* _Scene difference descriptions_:
----------------------------------------
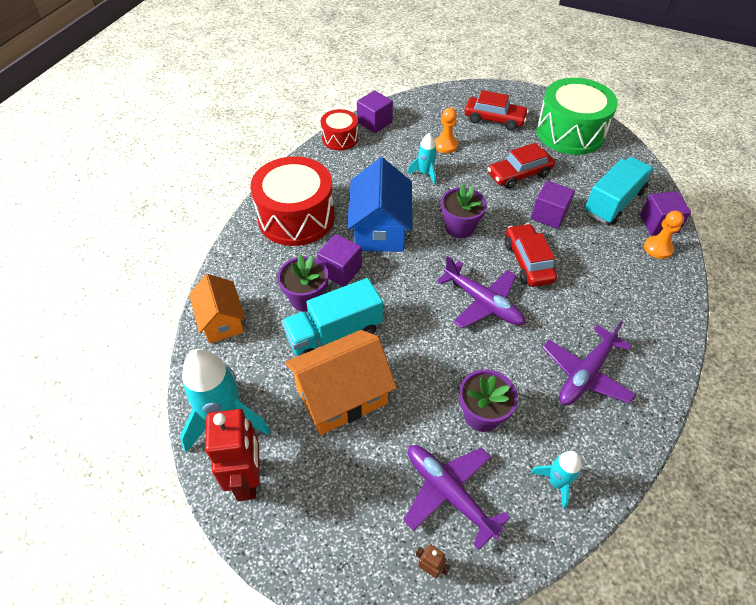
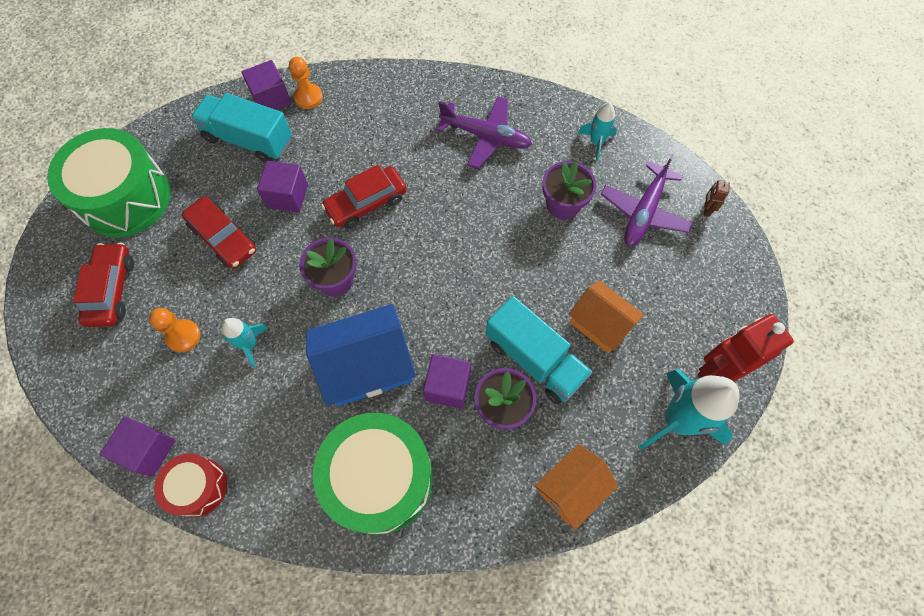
camera: 110 degrees left, 15 degrees up
(296, 217) = (379, 478): red drum -> green drum
(341, 395) = (600, 324): orange house -> orange house, size x0.65
(482, 302) = (437, 232): purple plane -> none

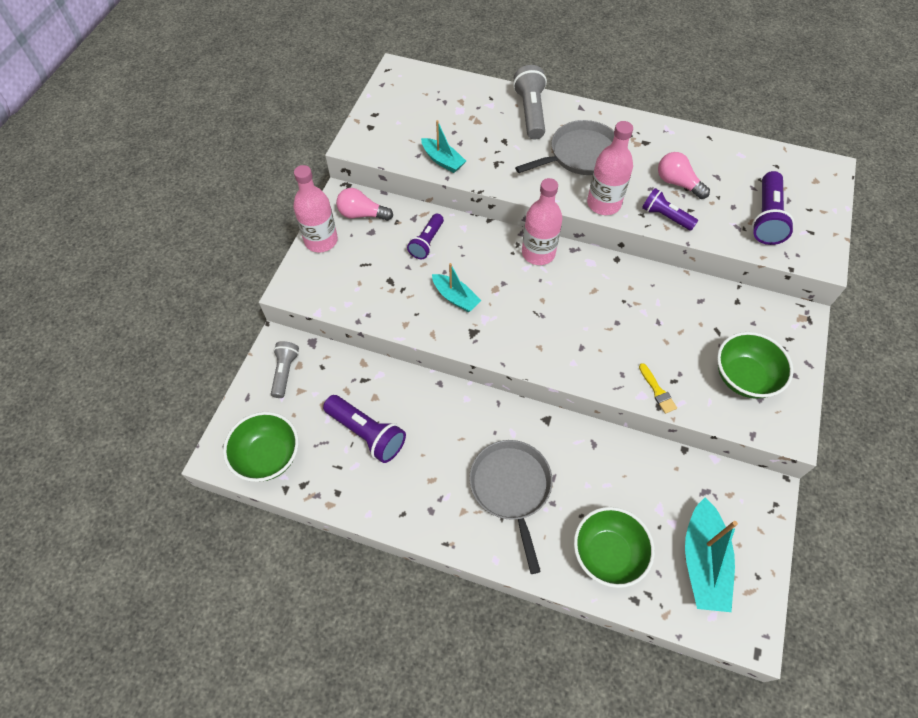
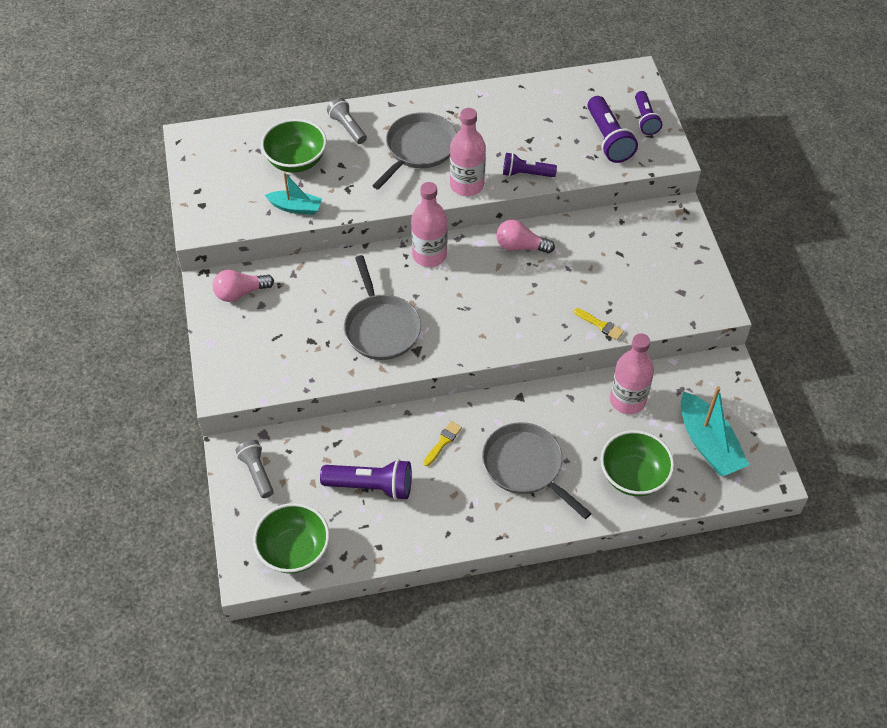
camera: 30 degrees left, 5 degrees down
(321, 240) = (218, 335): pink bottle -> pink bottle (627, 400)
(427, 242) = (321, 291): purple flashlight -> purple flashlight (645, 119)
(452, 426) = (443, 442): none -> yellow brush
(455, 297) = (381, 328): turquoise boat -> grey pan
(530, 112) = (347, 128): grey flashlight -> grey flashlight, size x0.66
(677, 183) = (518, 139): pink light bulb -> pink light bulb (520, 246)
(744, 377) = (661, 281): green bowl -> green bowl (296, 161)

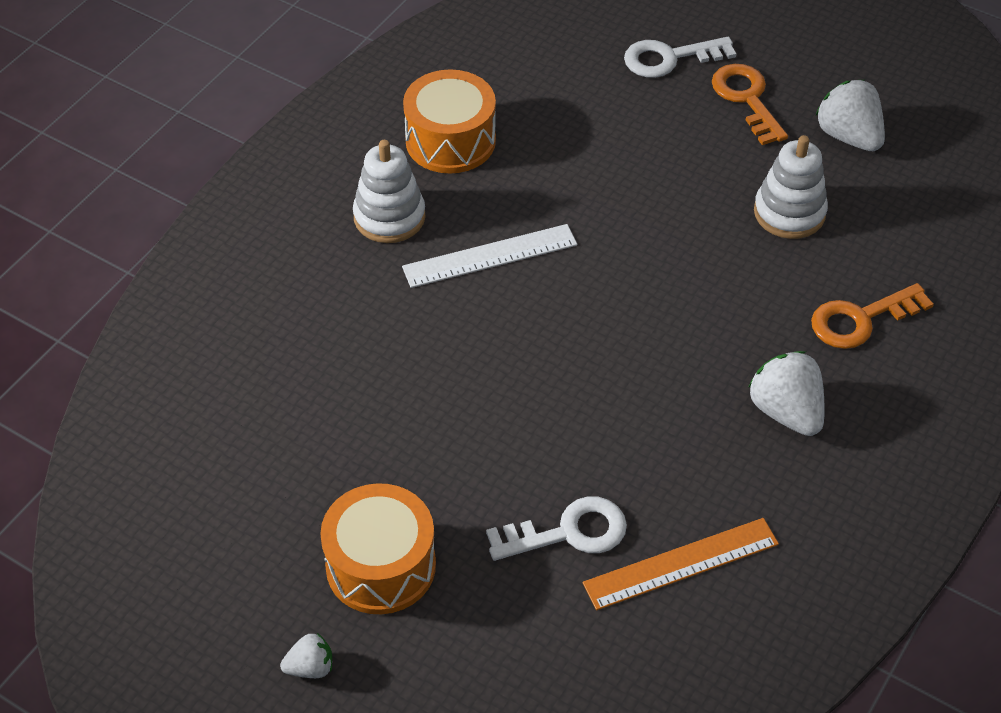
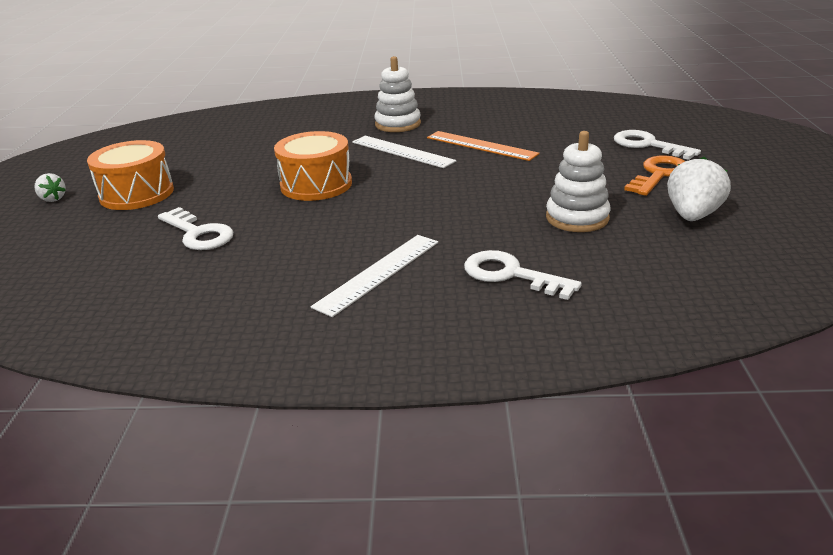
camera: 60 degrees right, 20 degrees down
(450, 140) = (476, 119): orange drum -> orange drum (316, 185)
(681, 563) = (196, 277): orange ruler -> orange ruler (481, 145)
(786, 412) = (378, 273): white strawberry -> white ruler
(861, 319) = (511, 275): orange key -> white key

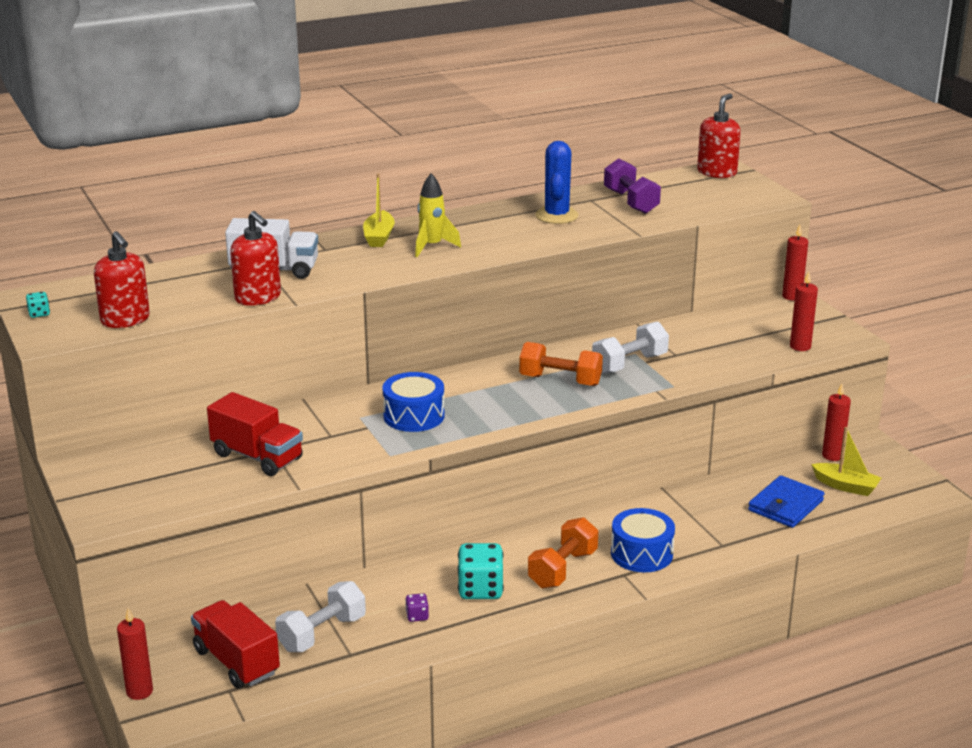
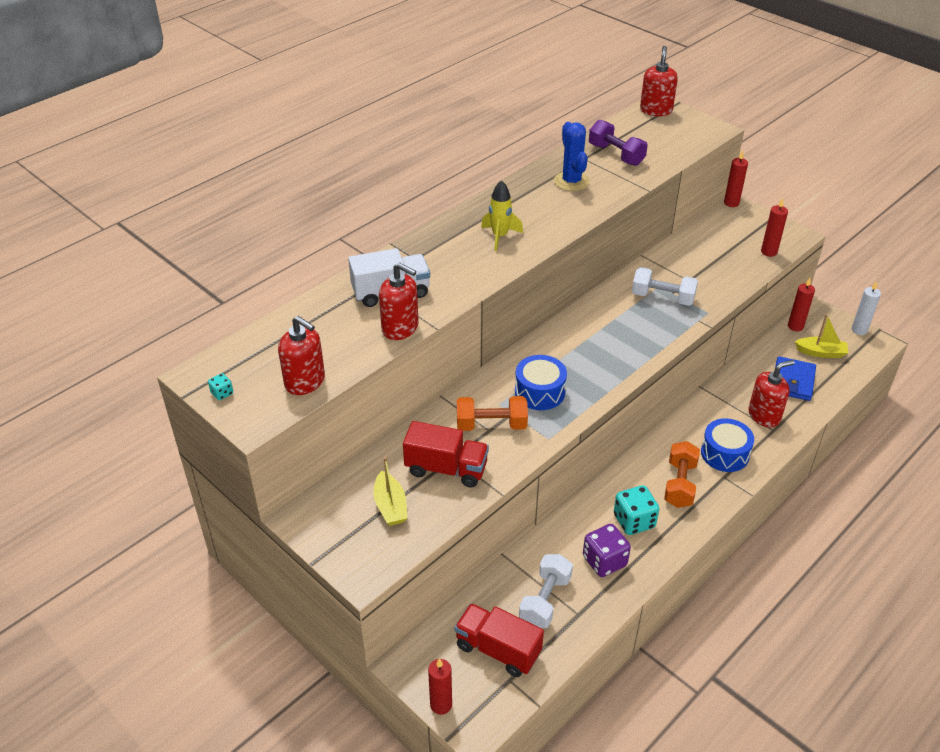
camera: 20 degrees left, 15 degrees up
(379, 237) = (449, 235): yellow boat -> yellow boat (390, 506)
(417, 616) = (604, 561): purple dice -> purple dice, size x2.12
(560, 380) = (624, 327): orange dumbbell -> orange dumbbell (491, 425)
(629, 364) = (662, 297): white dumbbell -> white dumbbell turned 75 degrees clockwise
(721, 529) = (764, 415): none -> red soap dispenser
(917, 475) = (859, 330): none -> white candle

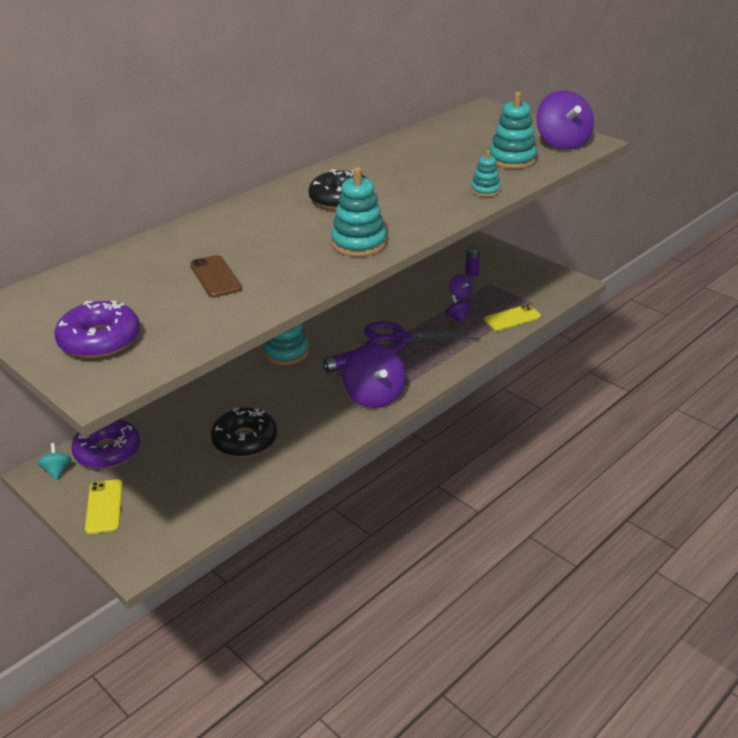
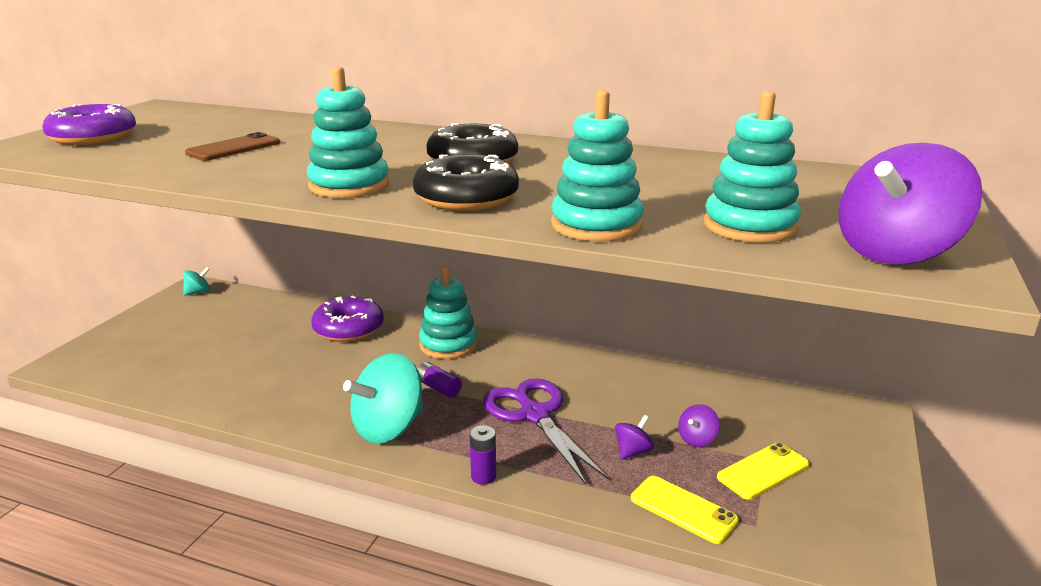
camera: 65 degrees right, 10 degrees down
(104, 506) = (146, 326): yellow phone -> yellow phone (763, 471)
(108, 451) = (231, 304): purple donut -> purple donut (348, 328)
(245, 440) = (266, 366): black donut -> black donut (466, 198)
(374, 396) = (388, 428): purple spinning top -> turquoise spinning top
(471, 273) = (772, 435): purple battery -> purple battery (483, 476)
(485, 190) = (596, 225): turquoise stacking toy -> turquoise stacking toy, size x1.72

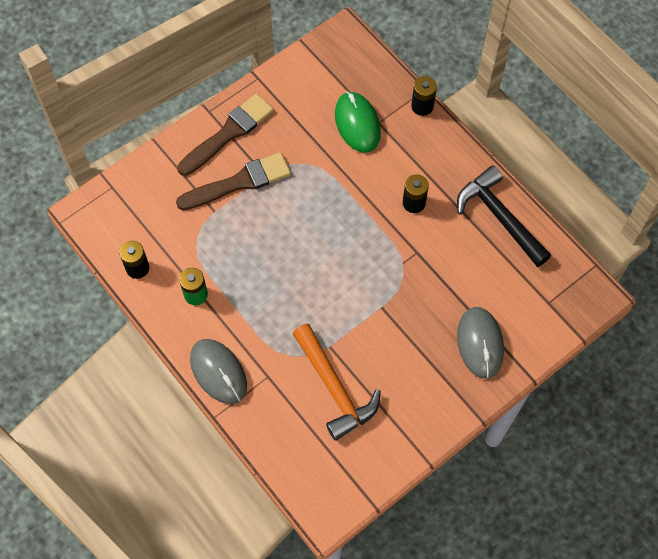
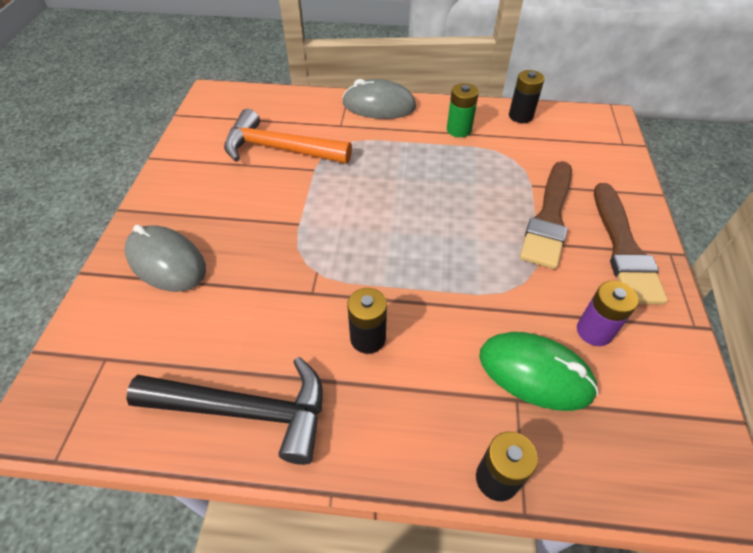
camera: 135 degrees right, 15 degrees down
(306, 115) = (594, 331): none -> purple battery

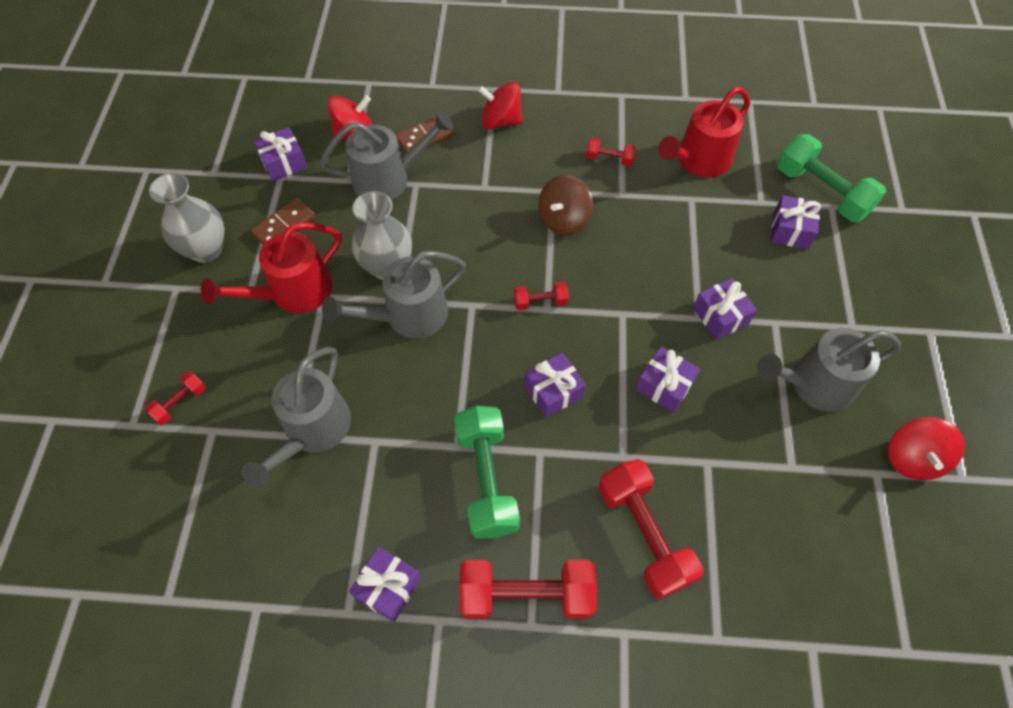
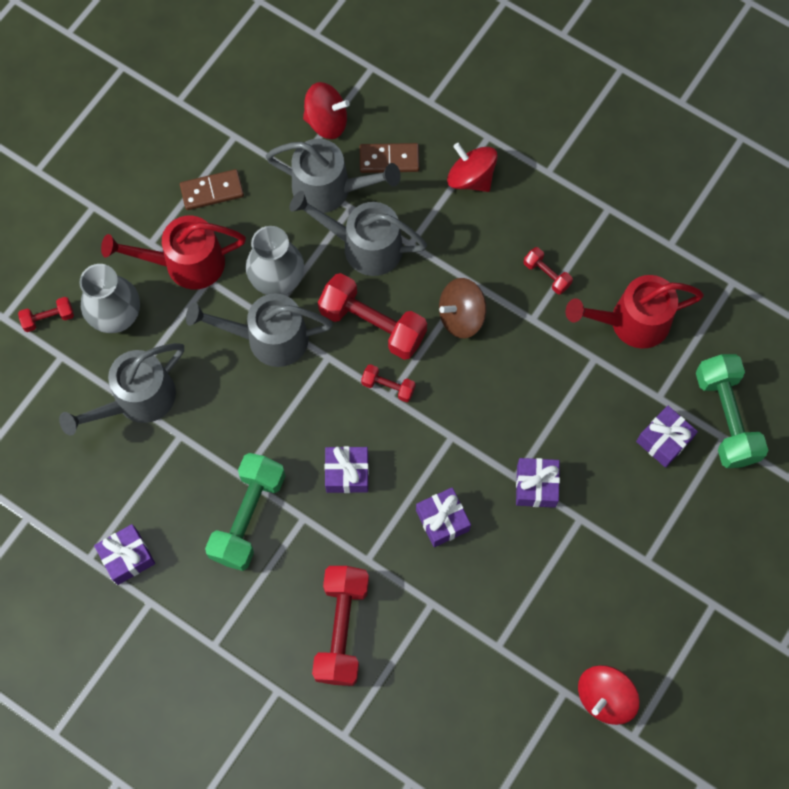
camera: 30 degrees right, 10 degrees up
(206, 249) = (135, 181): grey vase -> grey vase (117, 317)
(284, 163) = (245, 122): purple gift -> none
(526, 594) = (224, 621): red dumbbell -> red dumbbell (372, 324)
(813, 384) = (570, 591): grey watering can -> grey watering can (363, 246)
----------------------------------------
* _Aim of the exercise_: Without including any picture, retype the entries exactly.

* _Output of the exercise_:
camera: 110 degrees left, 15 degrees up
(296, 217) = (379, 478): red drum -> green drum
(341, 395) = (600, 324): orange house -> orange house, size x0.65
(482, 302) = (437, 232): purple plane -> none

camera: 30 degrees left, 5 degrees down
(321, 240) = (218, 335): pink bottle -> pink bottle (627, 400)
(427, 242) = (321, 291): purple flashlight -> purple flashlight (645, 119)
(452, 426) = (443, 442): none -> yellow brush
(455, 297) = (381, 328): turquoise boat -> grey pan
(530, 112) = (347, 128): grey flashlight -> grey flashlight, size x0.66
(677, 183) = (518, 139): pink light bulb -> pink light bulb (520, 246)
(744, 377) = (661, 281): green bowl -> green bowl (296, 161)

camera: 60 degrees right, 20 degrees down
(450, 140) = (476, 119): orange drum -> orange drum (316, 185)
(681, 563) = (196, 277): orange ruler -> orange ruler (481, 145)
(786, 412) = (378, 273): white strawberry -> white ruler
(861, 319) = (511, 275): orange key -> white key

camera: 20 degrees left, 15 degrees up
(379, 237) = (449, 235): yellow boat -> yellow boat (390, 506)
(417, 616) = (604, 561): purple dice -> purple dice, size x2.12
(560, 380) = (624, 327): orange dumbbell -> orange dumbbell (491, 425)
(629, 364) = (662, 297): white dumbbell -> white dumbbell turned 75 degrees clockwise
(721, 529) = (764, 415): none -> red soap dispenser
(917, 475) = (859, 330): none -> white candle

camera: 65 degrees right, 10 degrees down
(104, 506) = (146, 326): yellow phone -> yellow phone (763, 471)
(108, 451) = (231, 304): purple donut -> purple donut (348, 328)
(245, 440) = (266, 366): black donut -> black donut (466, 198)
(374, 396) = (388, 428): purple spinning top -> turquoise spinning top
(471, 273) = (772, 435): purple battery -> purple battery (483, 476)
(485, 190) = (596, 225): turquoise stacking toy -> turquoise stacking toy, size x1.72

camera: 135 degrees right, 15 degrees down
(306, 115) = (594, 331): none -> purple battery

camera: 30 degrees right, 10 degrees up
(206, 249) = (135, 181): grey vase -> grey vase (117, 317)
(284, 163) = (245, 122): purple gift -> none
(526, 594) = (224, 621): red dumbbell -> red dumbbell (372, 324)
(813, 384) = (570, 591): grey watering can -> grey watering can (363, 246)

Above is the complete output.